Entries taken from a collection
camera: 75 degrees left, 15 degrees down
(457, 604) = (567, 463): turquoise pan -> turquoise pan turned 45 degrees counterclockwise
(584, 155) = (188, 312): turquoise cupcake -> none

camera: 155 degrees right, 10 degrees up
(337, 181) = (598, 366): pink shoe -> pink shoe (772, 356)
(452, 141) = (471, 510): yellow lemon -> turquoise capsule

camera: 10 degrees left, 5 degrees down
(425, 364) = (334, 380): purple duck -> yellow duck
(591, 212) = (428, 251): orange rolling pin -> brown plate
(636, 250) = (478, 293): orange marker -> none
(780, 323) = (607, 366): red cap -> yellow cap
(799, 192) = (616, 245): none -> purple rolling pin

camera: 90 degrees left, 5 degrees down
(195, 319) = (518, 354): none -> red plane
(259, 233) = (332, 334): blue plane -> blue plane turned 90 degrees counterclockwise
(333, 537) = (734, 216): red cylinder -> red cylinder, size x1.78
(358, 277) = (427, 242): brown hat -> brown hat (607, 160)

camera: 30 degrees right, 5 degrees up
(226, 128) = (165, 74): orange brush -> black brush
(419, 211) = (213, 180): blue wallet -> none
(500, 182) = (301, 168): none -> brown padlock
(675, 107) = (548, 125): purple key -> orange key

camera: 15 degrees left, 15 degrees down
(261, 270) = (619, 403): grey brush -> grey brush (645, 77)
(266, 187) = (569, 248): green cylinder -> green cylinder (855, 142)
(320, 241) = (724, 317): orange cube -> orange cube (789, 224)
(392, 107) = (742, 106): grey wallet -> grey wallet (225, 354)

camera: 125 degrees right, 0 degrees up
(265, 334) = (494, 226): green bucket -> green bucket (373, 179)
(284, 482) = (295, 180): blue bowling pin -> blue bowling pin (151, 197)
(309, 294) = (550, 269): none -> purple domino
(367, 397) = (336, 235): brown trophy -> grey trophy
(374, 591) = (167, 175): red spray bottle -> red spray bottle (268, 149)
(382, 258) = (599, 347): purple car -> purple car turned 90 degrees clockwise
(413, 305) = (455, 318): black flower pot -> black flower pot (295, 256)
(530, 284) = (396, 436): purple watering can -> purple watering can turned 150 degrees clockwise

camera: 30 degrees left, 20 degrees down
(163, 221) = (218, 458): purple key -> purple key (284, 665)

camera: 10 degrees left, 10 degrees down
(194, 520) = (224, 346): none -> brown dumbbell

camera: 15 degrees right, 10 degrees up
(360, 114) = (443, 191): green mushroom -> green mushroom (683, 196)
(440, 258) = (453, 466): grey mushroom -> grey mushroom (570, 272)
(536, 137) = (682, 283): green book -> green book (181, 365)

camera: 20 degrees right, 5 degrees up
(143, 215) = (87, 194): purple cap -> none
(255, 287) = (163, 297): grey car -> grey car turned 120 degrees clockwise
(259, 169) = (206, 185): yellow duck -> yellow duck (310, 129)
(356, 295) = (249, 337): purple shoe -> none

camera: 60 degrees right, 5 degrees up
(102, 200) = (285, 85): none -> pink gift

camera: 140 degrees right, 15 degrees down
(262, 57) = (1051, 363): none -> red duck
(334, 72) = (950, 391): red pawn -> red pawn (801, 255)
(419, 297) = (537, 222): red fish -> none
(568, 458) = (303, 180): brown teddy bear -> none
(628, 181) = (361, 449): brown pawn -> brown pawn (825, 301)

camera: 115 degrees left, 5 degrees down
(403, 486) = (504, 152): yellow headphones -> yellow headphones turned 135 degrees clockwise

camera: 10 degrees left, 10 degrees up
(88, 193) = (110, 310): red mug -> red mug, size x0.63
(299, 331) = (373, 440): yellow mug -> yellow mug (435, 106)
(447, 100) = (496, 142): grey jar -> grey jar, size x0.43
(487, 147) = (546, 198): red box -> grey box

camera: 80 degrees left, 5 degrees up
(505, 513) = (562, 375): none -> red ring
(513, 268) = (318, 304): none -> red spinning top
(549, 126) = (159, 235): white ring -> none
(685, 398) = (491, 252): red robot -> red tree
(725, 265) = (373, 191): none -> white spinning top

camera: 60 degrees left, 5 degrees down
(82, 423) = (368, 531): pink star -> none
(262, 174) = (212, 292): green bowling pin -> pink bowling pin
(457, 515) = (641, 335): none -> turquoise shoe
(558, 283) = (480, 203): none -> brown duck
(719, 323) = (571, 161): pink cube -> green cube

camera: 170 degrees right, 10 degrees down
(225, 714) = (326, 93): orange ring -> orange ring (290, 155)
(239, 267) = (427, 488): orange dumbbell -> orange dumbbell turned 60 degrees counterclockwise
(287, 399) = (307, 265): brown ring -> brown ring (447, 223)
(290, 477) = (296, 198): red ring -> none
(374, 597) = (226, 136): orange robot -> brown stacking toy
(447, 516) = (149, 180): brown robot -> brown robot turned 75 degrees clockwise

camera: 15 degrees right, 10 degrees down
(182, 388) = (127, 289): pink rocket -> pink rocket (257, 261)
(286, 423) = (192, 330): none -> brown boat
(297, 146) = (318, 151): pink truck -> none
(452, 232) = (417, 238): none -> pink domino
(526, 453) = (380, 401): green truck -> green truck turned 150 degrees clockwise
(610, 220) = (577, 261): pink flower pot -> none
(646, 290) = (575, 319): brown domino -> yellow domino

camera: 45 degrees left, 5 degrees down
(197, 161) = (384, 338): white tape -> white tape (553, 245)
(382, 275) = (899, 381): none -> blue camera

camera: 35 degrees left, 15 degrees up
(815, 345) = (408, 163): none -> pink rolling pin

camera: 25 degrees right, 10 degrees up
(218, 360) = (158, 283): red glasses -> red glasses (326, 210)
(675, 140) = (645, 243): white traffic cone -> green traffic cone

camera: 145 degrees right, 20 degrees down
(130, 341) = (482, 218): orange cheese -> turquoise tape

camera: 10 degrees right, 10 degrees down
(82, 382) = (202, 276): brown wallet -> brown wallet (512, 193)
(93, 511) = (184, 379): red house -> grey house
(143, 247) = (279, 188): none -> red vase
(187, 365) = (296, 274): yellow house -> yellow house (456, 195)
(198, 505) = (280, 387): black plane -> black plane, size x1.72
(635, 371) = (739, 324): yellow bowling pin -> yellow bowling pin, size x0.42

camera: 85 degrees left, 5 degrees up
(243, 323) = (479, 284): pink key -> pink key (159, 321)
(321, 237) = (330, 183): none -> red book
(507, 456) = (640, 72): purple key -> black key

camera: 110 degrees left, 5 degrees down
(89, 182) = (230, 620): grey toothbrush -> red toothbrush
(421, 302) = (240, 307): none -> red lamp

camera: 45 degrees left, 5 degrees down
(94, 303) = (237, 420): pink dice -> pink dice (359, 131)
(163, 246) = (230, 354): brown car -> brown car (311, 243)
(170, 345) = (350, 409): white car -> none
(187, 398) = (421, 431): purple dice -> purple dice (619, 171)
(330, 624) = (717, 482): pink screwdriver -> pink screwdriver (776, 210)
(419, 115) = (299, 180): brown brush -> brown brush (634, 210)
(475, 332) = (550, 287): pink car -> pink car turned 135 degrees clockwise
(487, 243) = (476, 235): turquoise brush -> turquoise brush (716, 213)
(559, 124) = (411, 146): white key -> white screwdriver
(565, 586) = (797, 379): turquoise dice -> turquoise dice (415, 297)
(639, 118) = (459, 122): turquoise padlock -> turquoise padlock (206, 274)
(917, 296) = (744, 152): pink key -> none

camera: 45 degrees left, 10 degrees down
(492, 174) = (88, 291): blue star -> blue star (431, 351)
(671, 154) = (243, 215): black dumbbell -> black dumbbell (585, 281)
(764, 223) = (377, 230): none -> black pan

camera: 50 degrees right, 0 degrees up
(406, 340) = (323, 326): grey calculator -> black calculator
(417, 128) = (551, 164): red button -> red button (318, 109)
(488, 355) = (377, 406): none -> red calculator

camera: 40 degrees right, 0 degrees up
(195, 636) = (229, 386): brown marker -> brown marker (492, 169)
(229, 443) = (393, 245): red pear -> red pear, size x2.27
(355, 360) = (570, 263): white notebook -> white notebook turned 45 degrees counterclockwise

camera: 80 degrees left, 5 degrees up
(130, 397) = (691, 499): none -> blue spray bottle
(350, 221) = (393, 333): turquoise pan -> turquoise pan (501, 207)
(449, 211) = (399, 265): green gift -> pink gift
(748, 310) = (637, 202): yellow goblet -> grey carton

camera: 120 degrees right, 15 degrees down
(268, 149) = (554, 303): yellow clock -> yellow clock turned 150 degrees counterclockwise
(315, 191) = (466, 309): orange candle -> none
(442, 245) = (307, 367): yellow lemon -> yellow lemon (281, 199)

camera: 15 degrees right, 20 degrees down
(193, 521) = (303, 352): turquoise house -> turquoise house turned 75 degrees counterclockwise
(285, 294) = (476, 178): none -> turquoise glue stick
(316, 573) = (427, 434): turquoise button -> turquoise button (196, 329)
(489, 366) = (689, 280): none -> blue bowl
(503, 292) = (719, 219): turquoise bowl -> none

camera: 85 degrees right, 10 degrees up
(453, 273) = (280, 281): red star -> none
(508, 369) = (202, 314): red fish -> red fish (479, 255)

> **ASSIGNED TASK**
Reproduce, character for character, only the lines of the preceding data that start at the line with "(457, 515) = (641, 335): none" and end at the line with "(374, 597) = (226, 136): orange", both included.

> **YOUR SOLUTION**
(457, 515) = (641, 335): none -> turquoise shoe
(558, 283) = (480, 203): none -> brown duck
(719, 323) = (571, 161): pink cube -> green cube

camera: 170 degrees right, 10 degrees down
(225, 714) = (326, 93): orange ring -> orange ring (290, 155)
(239, 267) = (427, 488): orange dumbbell -> orange dumbbell turned 60 degrees counterclockwise
(287, 399) = (307, 265): brown ring -> brown ring (447, 223)
(290, 477) = (296, 198): red ring -> none
(374, 597) = (226, 136): orange robot -> brown stacking toy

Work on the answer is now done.